### Data for this exercise
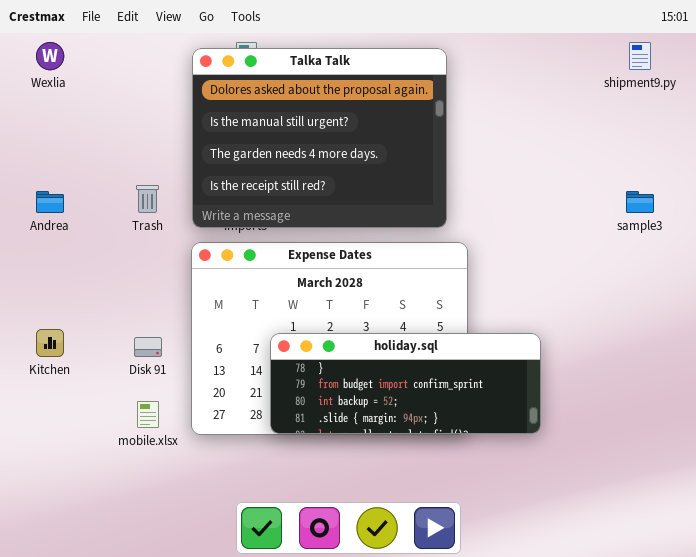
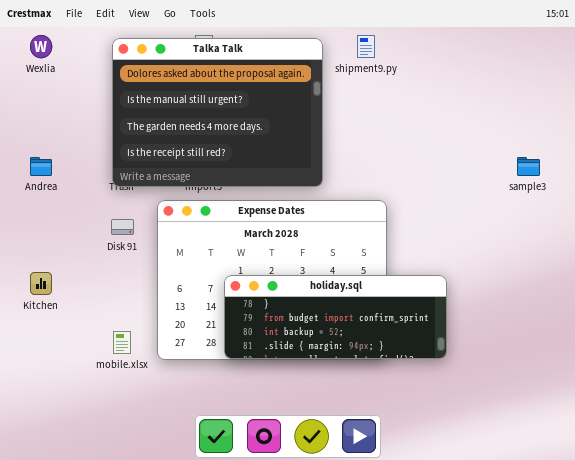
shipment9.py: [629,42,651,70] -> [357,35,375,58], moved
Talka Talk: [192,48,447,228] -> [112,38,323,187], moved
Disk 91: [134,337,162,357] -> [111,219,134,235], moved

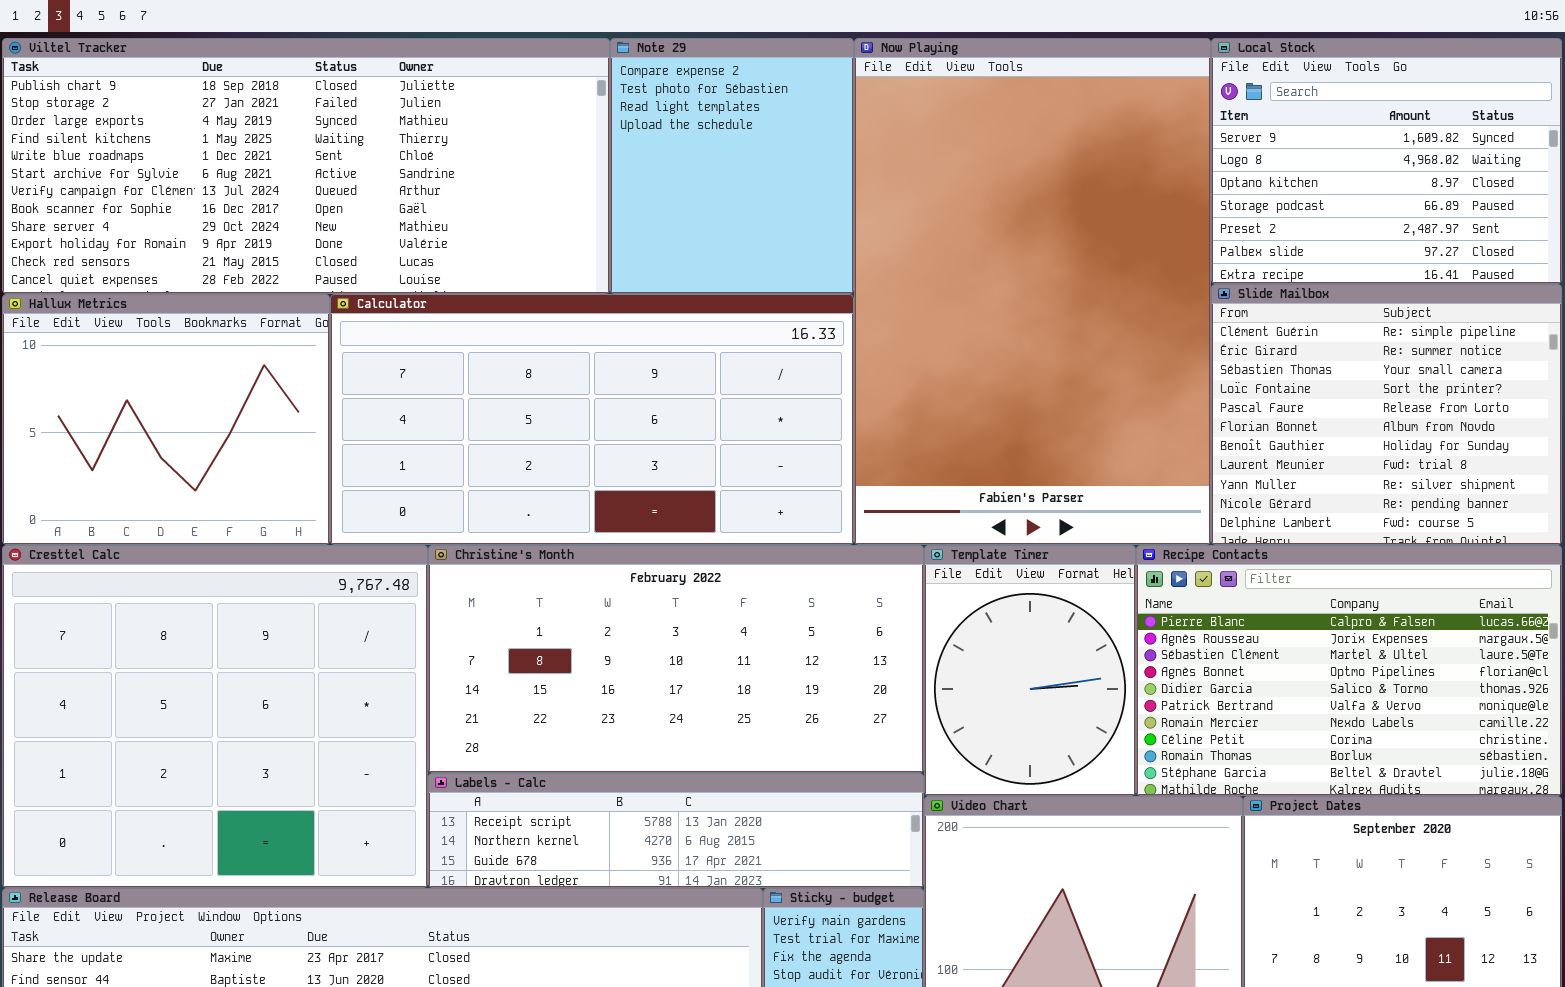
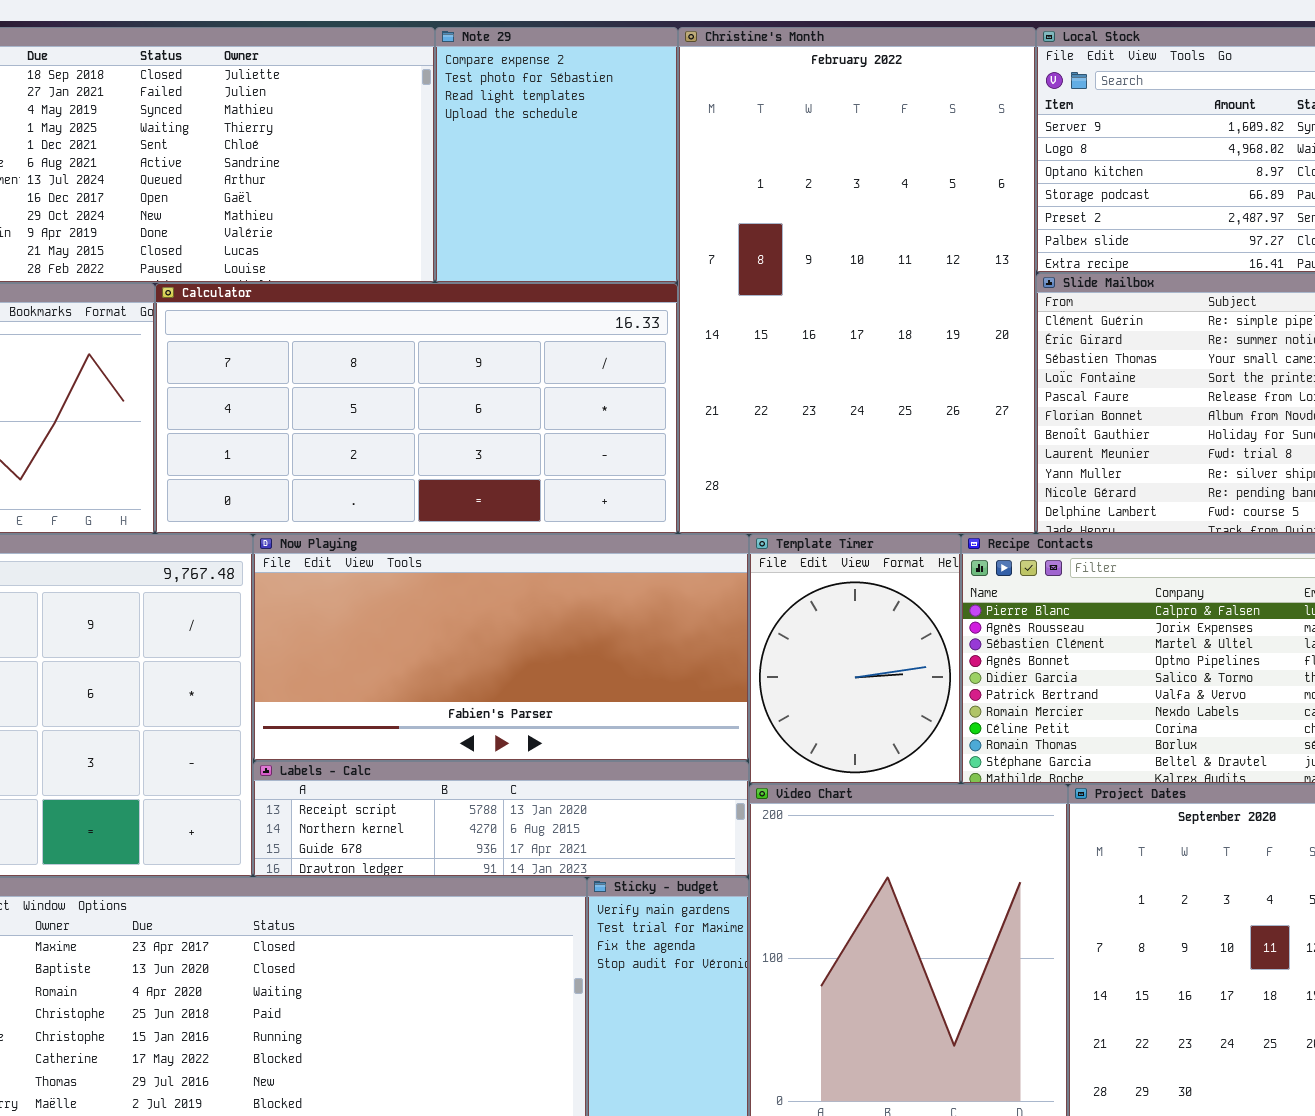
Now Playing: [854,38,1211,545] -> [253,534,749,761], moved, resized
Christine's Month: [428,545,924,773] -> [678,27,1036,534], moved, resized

### Exercise directions
Among the entries above, how many lines hold the string "resized"? Answer with the bare number.

### Answer space
2